Given data
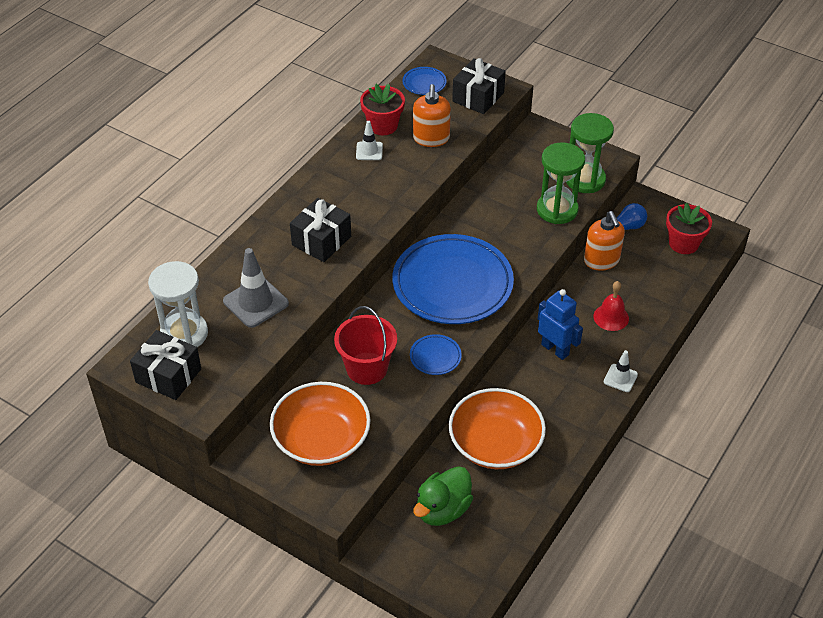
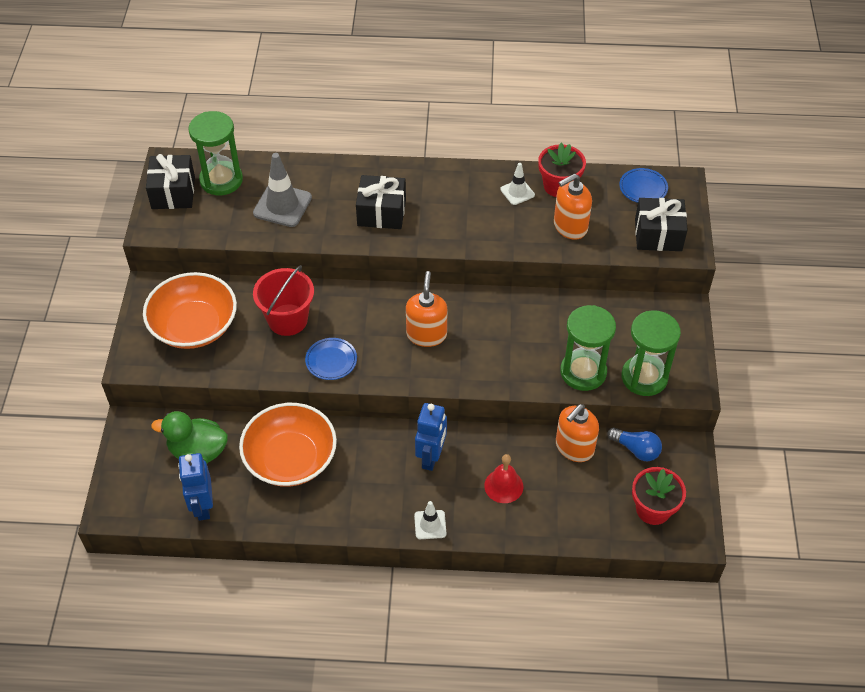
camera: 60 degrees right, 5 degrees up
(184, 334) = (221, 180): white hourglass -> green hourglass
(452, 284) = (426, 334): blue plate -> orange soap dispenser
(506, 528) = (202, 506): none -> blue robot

* * *

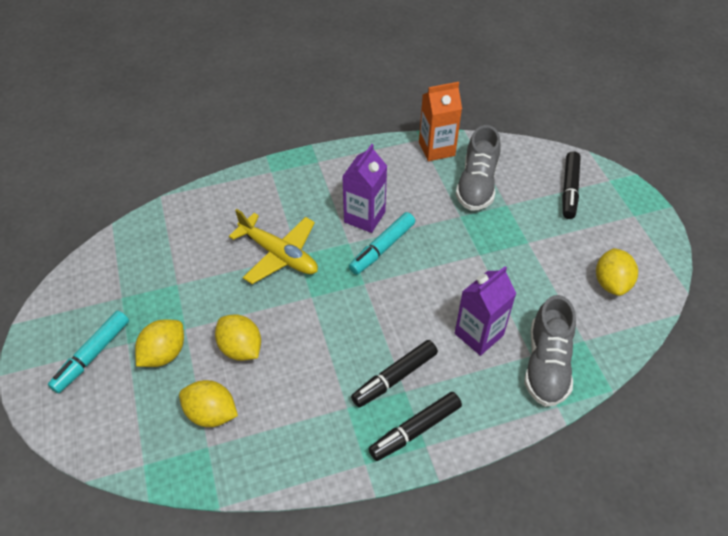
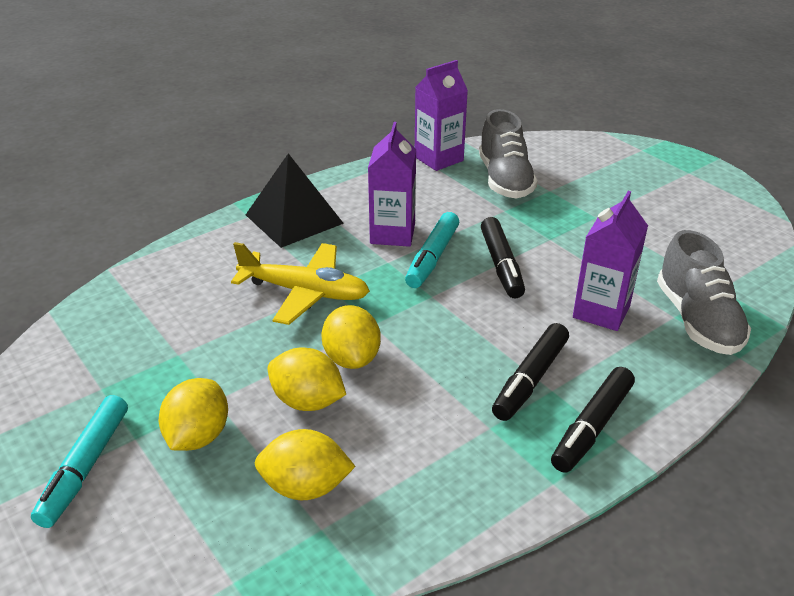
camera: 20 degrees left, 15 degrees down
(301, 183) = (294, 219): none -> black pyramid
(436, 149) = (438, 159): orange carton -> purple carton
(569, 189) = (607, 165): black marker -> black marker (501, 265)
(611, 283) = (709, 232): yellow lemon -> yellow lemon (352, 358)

* * *

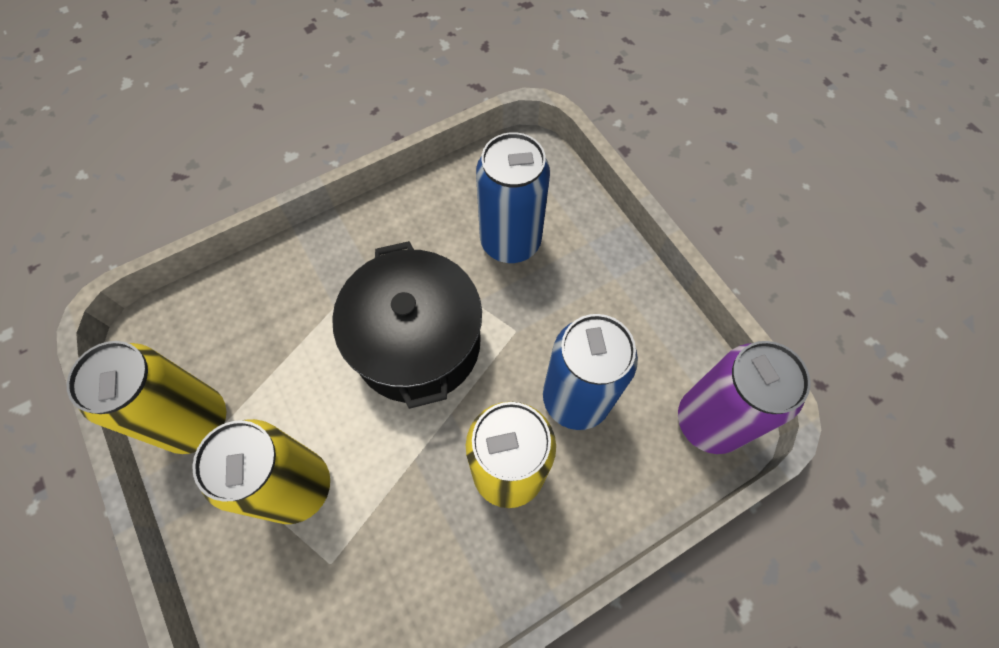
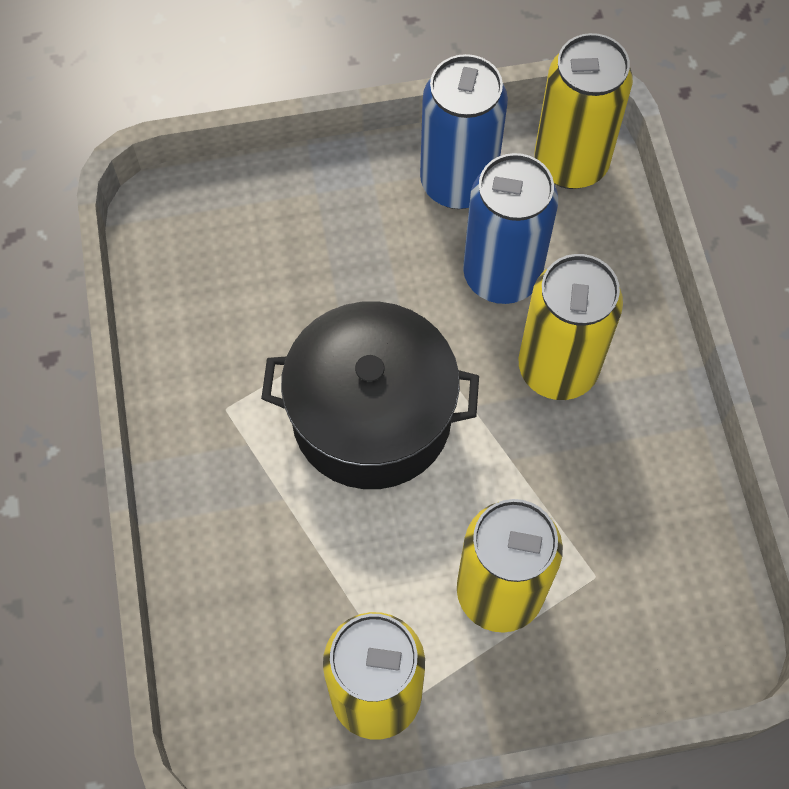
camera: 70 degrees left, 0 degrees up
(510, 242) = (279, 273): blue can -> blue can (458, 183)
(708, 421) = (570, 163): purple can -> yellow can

What this task involves
In the material above, find the line containing "camera: 70 degrees left, 0 degrees up" and the line containing "(708, 421) = (570, 163): purple", then write out exactly those two lines and every line between them, and nothing more.

Completed task
camera: 70 degrees left, 0 degrees up
(510, 242) = (279, 273): blue can -> blue can (458, 183)
(708, 421) = (570, 163): purple can -> yellow can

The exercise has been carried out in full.